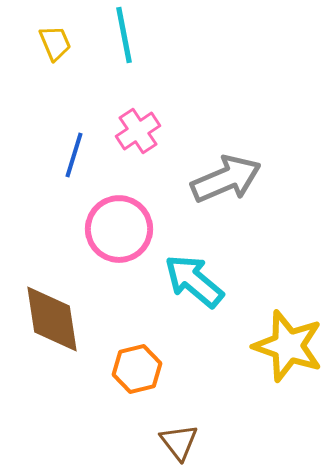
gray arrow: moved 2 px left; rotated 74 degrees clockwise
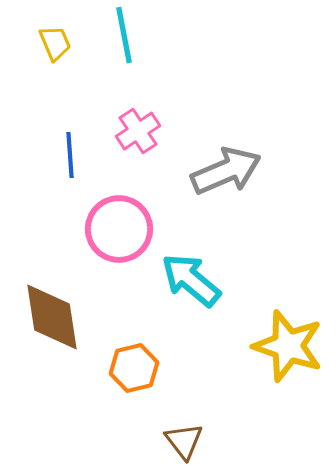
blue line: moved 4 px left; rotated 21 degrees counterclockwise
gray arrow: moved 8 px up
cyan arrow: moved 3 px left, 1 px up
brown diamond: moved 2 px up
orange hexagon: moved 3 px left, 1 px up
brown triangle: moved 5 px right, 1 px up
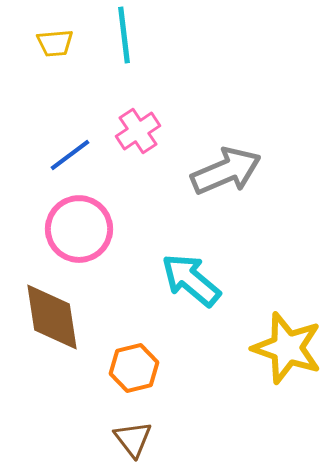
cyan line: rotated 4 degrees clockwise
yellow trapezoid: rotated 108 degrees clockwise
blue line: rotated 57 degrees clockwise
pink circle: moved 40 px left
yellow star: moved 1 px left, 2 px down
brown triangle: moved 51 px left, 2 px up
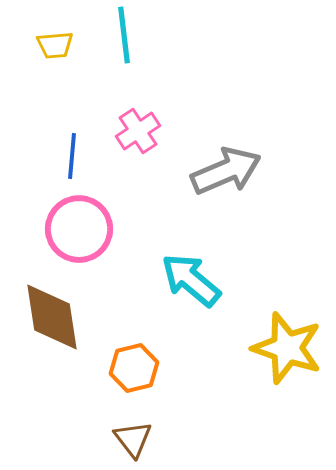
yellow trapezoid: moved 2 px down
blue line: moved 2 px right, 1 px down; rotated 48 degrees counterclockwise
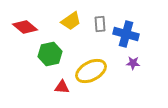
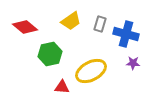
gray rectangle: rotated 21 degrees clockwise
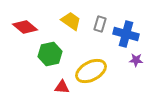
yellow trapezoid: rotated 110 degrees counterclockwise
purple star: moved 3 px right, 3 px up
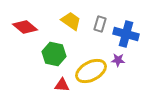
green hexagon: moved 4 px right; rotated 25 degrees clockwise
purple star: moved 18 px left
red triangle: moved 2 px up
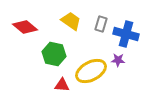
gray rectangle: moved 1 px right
__________
Which lines in the records above contain the word "rectangle"? Pick out each one and copy it in full.

gray rectangle: rotated 21 degrees clockwise
gray rectangle: moved 1 px right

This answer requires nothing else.